── INPUT FOR THIS TASK ──

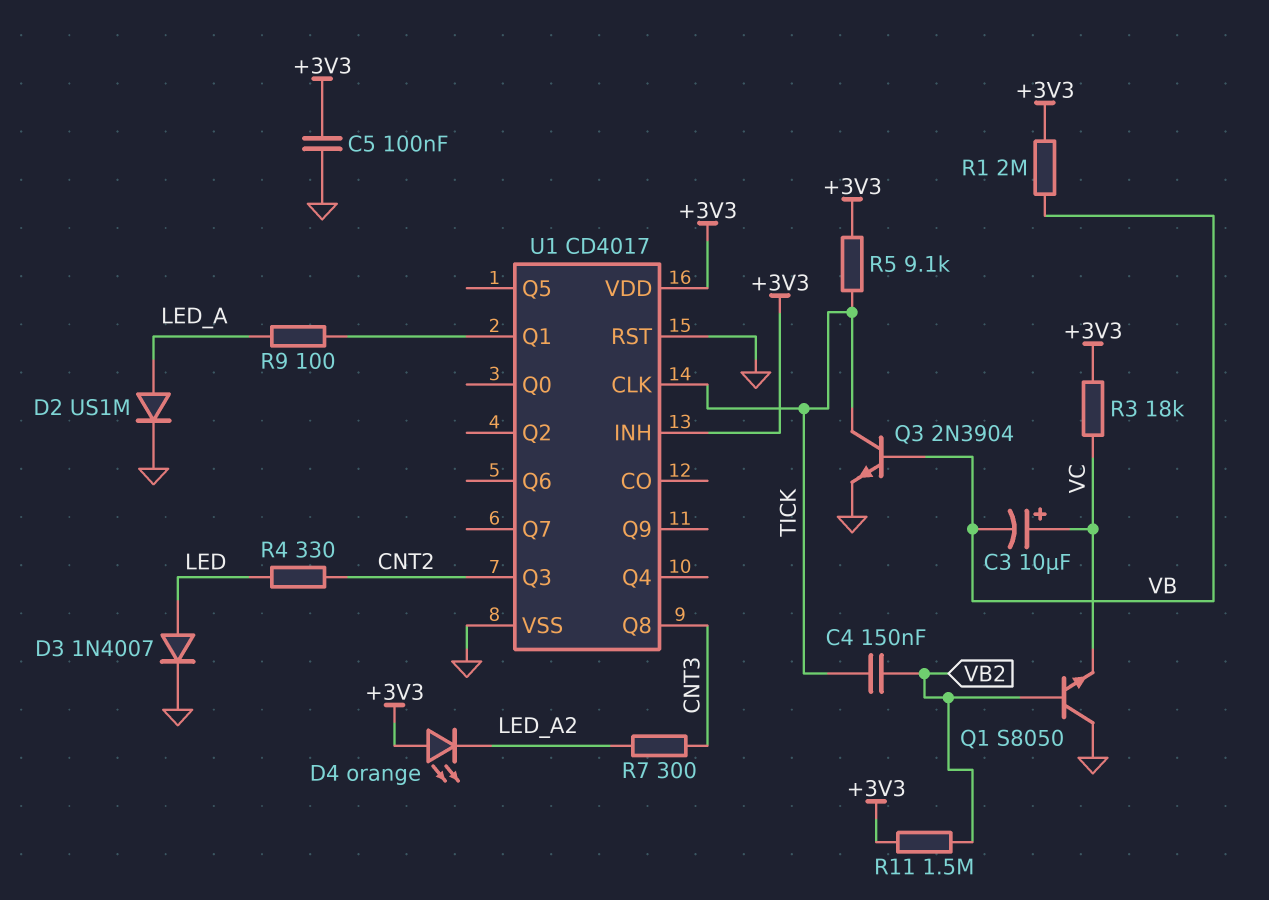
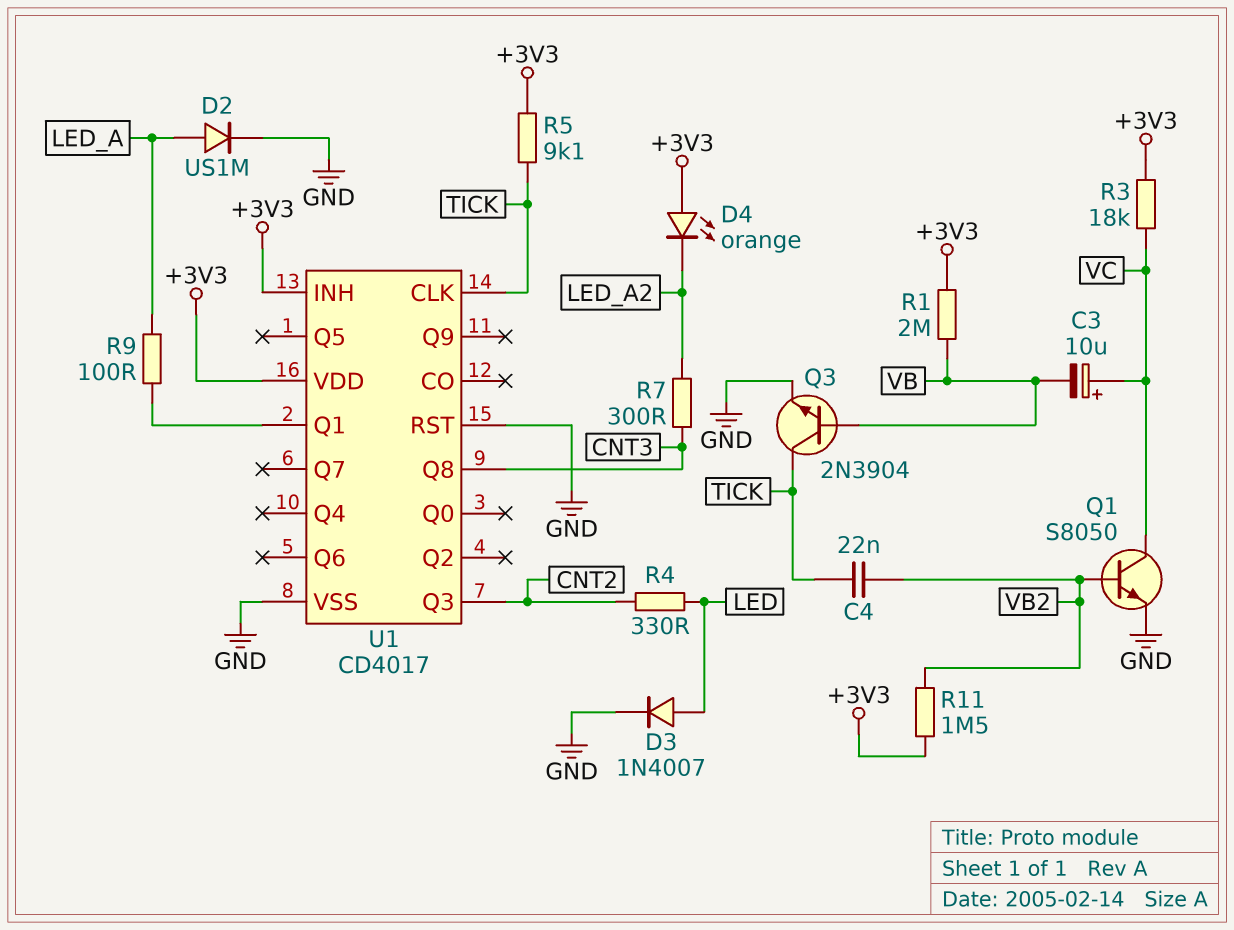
C4: 150nF (TICK, VB2) -> 22nF (TICK, VB2)
C5: 100nF (+3V3, GND) -> none
Q1: NPN S8050 (B VB2, C GND, E VC) -> NPN S8050 (B VB2, C VC, E GND)

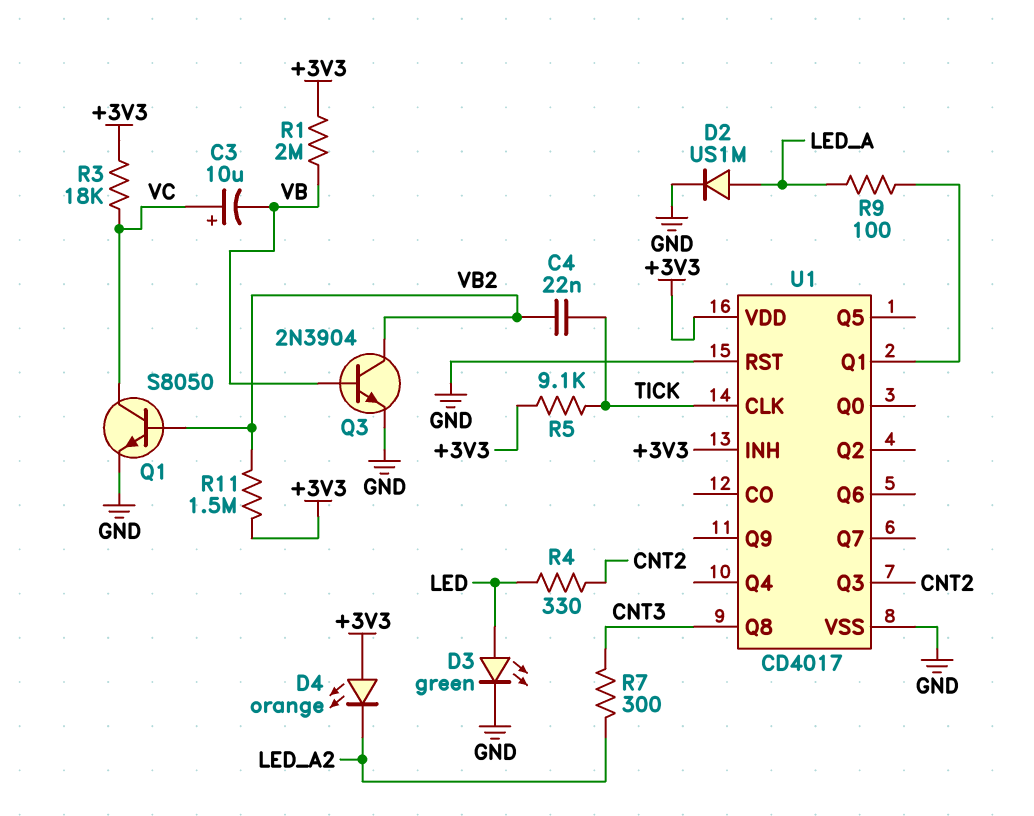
D3: diode 1N4007 (A LED, K GND) -> LED green (A LED, K GND)
Q3: NPN 2N3904 (B VB, C TICK, E GND) -> NPN 2N3904 (B VB, C VB2, E GND)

───

YOUR ASSIGNMENT:
Your answer must be only the lines from the one that holds "C5: 100nF (+3V3, GND) -> none" to the end of the listing, each restated word for word, with both ends kept and pictures left out.

RESULT FOR THIS EXERCISE:
C5: 100nF (+3V3, GND) -> none
Q1: NPN S8050 (B VB2, C GND, E VC) -> NPN S8050 (B VB2, C VC, E GND)

D3: diode 1N4007 (A LED, K GND) -> LED green (A LED, K GND)
Q3: NPN 2N3904 (B VB, C TICK, E GND) -> NPN 2N3904 (B VB, C VB2, E GND)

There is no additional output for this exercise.